(Beginning of Data records)

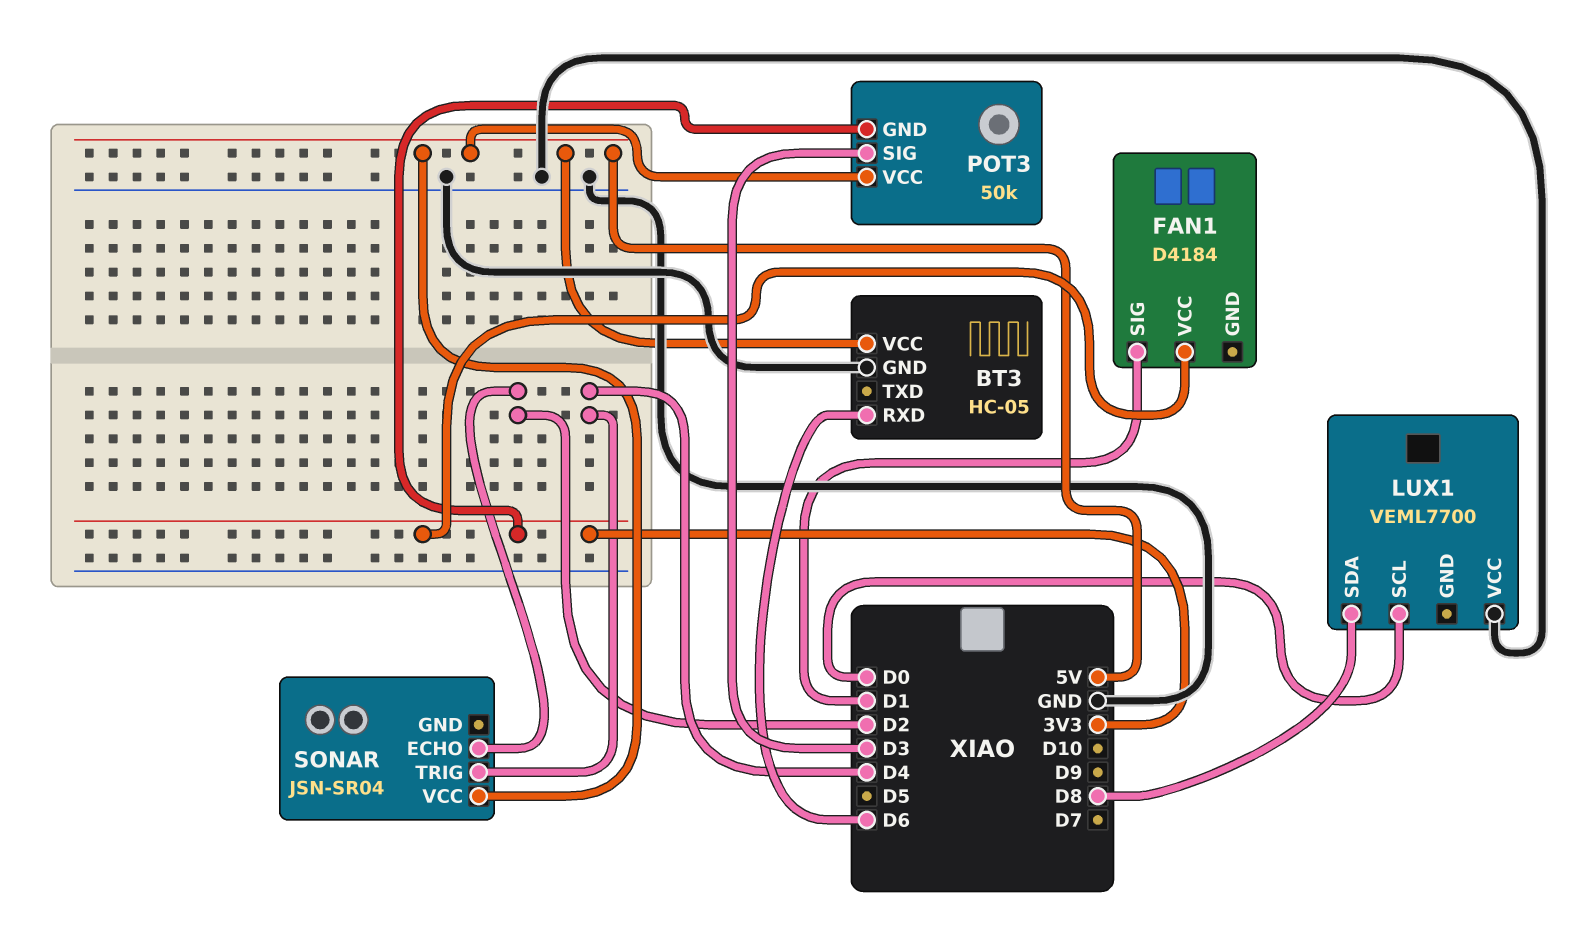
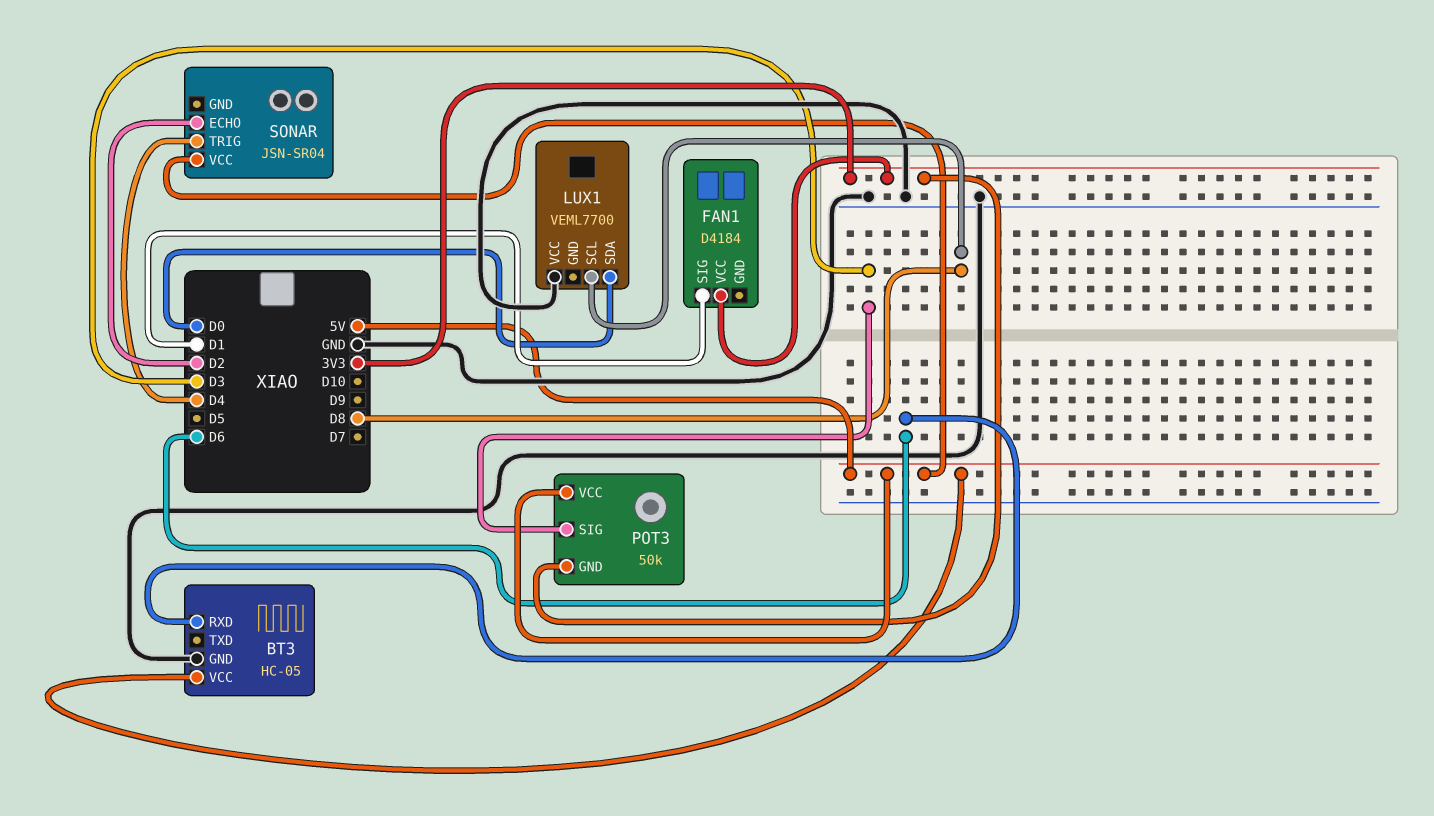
LUX1 pin SCL: D0 -> D8
LUX1 pin SDA: D8 -> D0

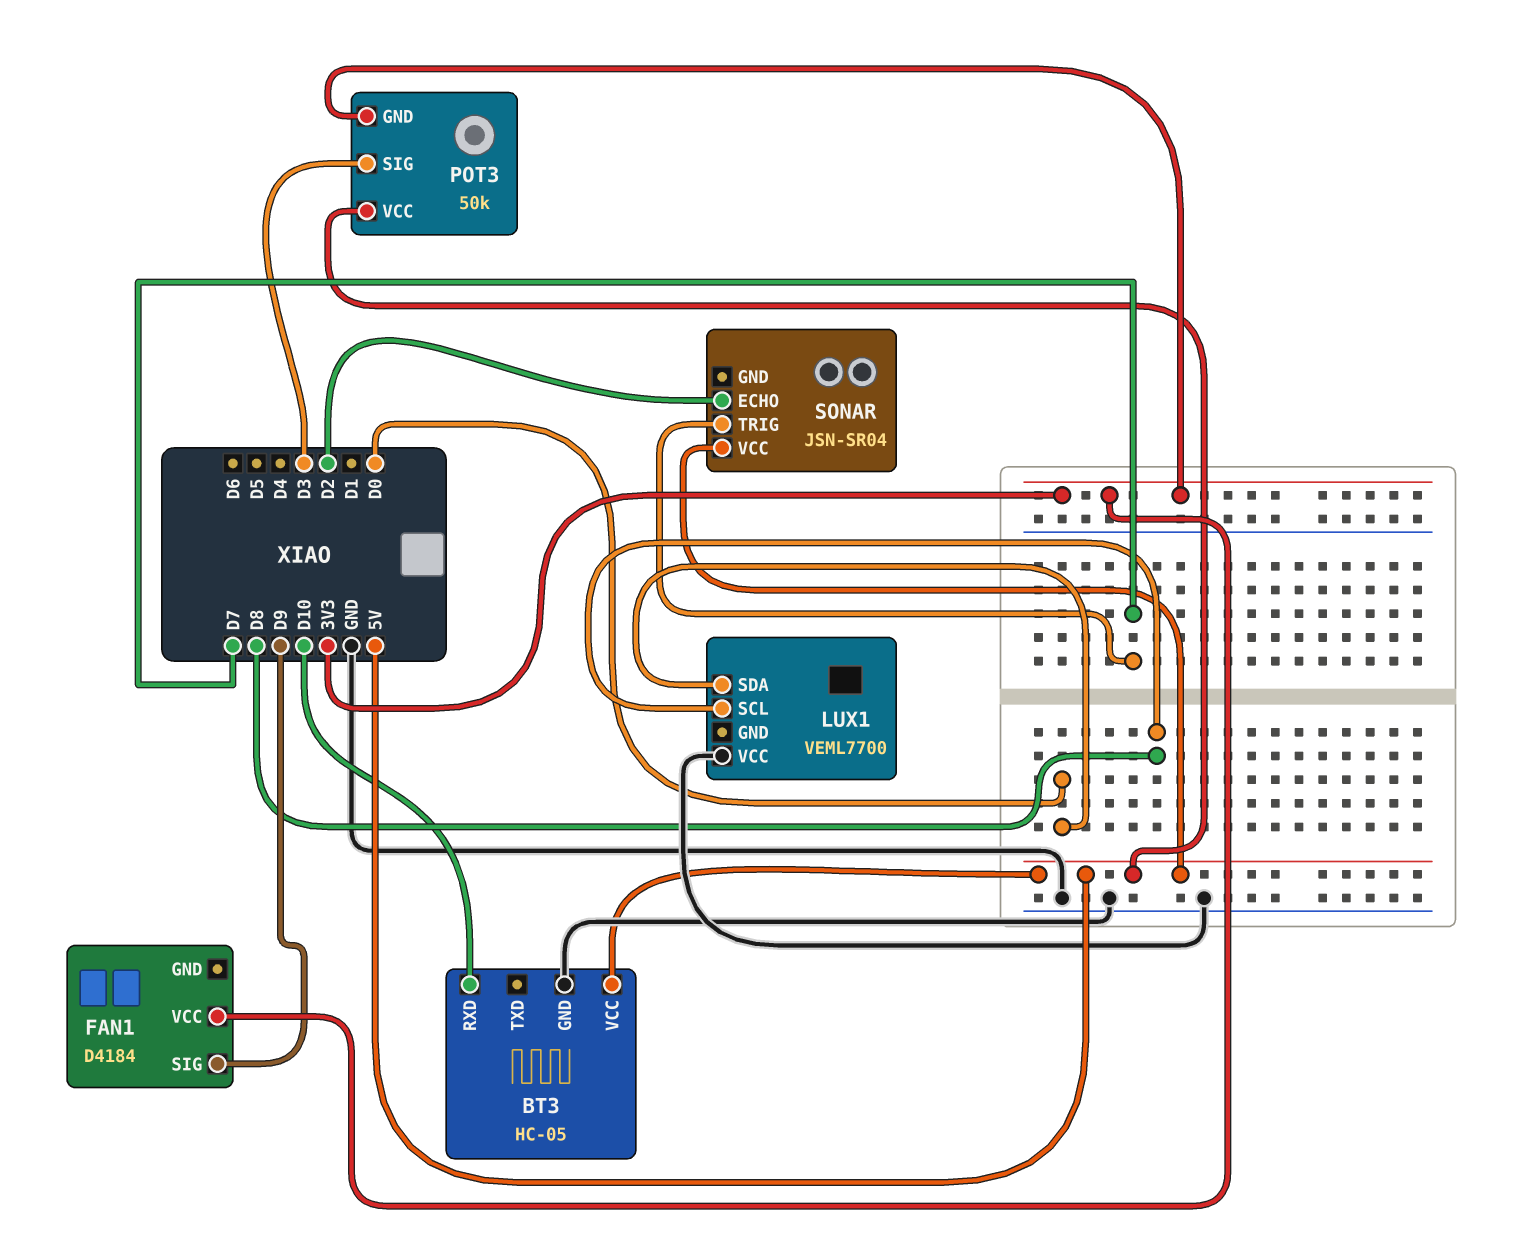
BT3 pin RXD: D6 -> D10
FAN1 pin SIG: D1 -> D9
SONAR pin TRIG: D4 -> D7

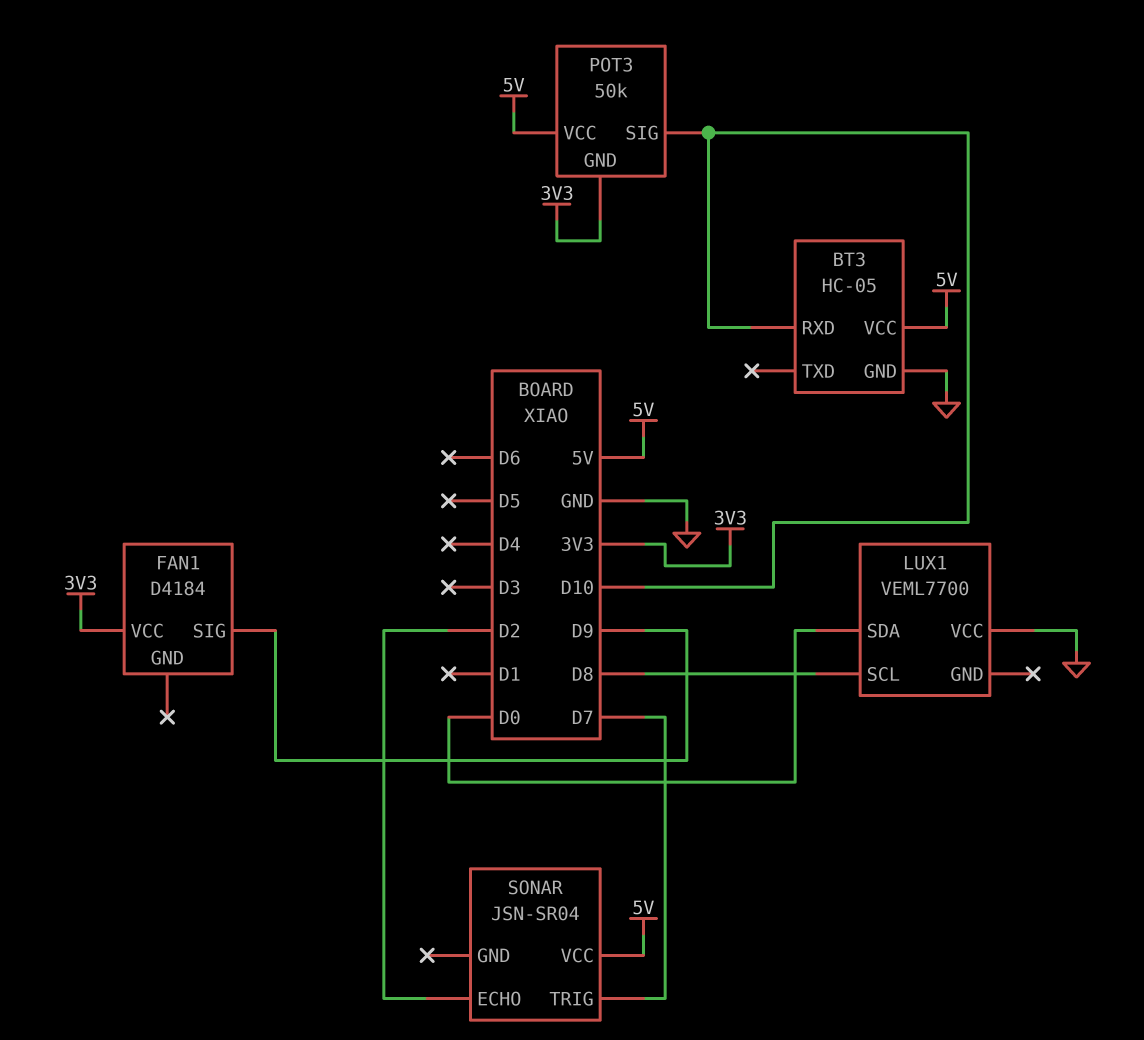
POT3 pin SIG: D3 -> D10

(End of Data records)

> **Exercise directions**
Repeat each record verbatim, pictures excluded.

> **Solution to this problem**
LUX1 pin SCL: D0 -> D8
LUX1 pin SDA: D8 -> D0

BT3 pin RXD: D6 -> D10
FAN1 pin SIG: D1 -> D9
SONAR pin TRIG: D4 -> D7

POT3 pin SIG: D3 -> D10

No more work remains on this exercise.